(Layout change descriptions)
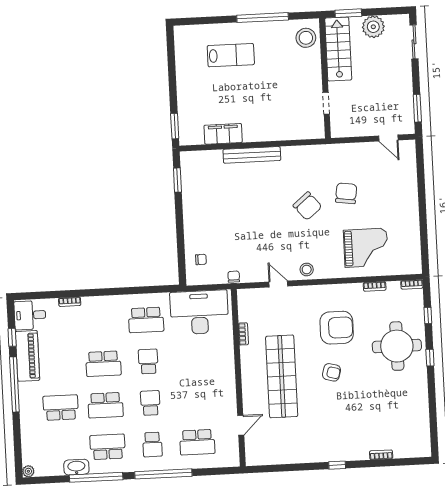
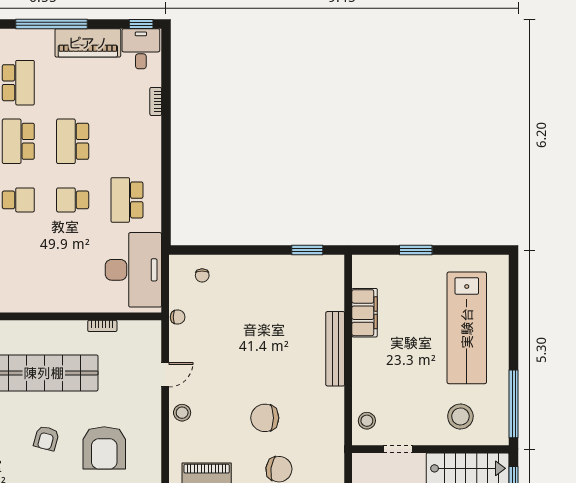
window: (263, 18) -> (514, 404), moved
stool: (306, 38) -> (460, 416), moved
lab bench: (231, 55) -> (467, 328), width x1.86, depth x1.39
window: (175, 126) -> (416, 250), moved
stool: (306, 128) -> (367, 421), added
chair: (307, 206) -> (265, 418), turned 40
window: (12, 337) -> (141, 24), moved
school desk: (148, 361) -> (73, 200), turned 180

_Instructions for the task_: Scan the lines above for the word "window". Return each one that has it.

_Answer for the task_:
window: (263, 18) -> (514, 404), moved
window: (175, 126) -> (416, 250), moved
window: (12, 337) -> (141, 24), moved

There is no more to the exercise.